■ INPUT DATA ■
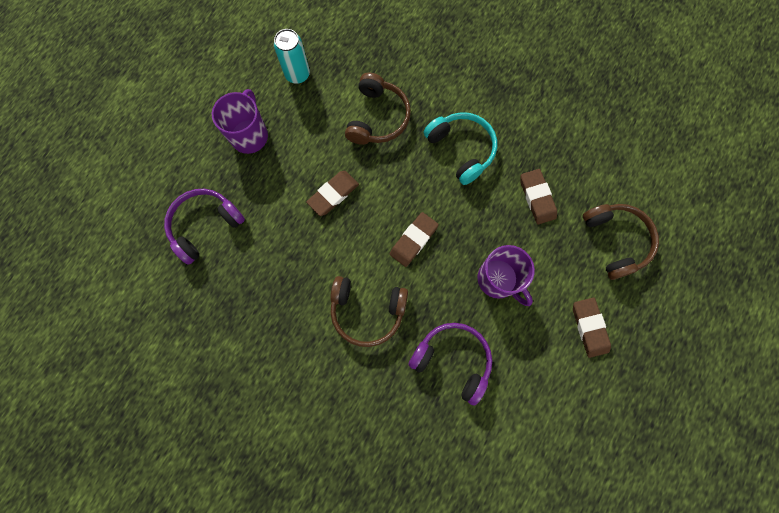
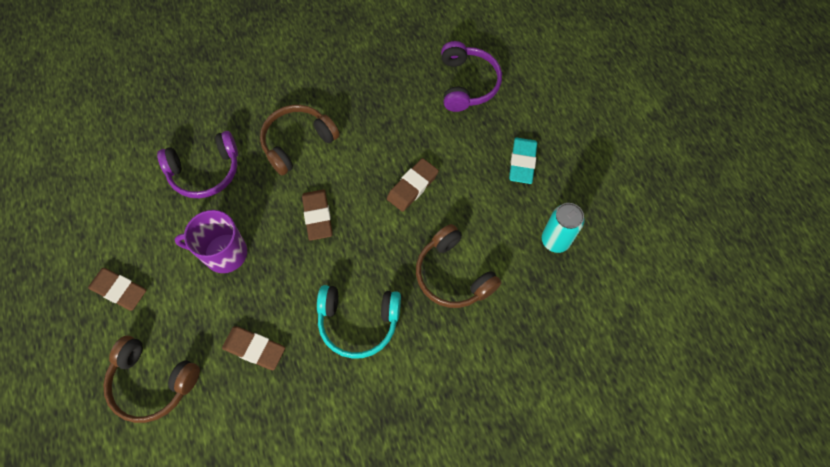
camera: 130 degrees right, 10 degrees down
(250, 135) = (522, 162): purple mug -> turquoise eraser
(333, 194) = (412, 186): brown eraser -> brown eraser turned 45 degrees clockwise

■ TASK DIRECTIONS ■
Up to and including the final line of the data above, please copy every line exactly, starting from the one that contains "(250, 135) = (522, 162): purple".

■ TASK RESULT ■
(250, 135) = (522, 162): purple mug -> turquoise eraser
(333, 194) = (412, 186): brown eraser -> brown eraser turned 45 degrees clockwise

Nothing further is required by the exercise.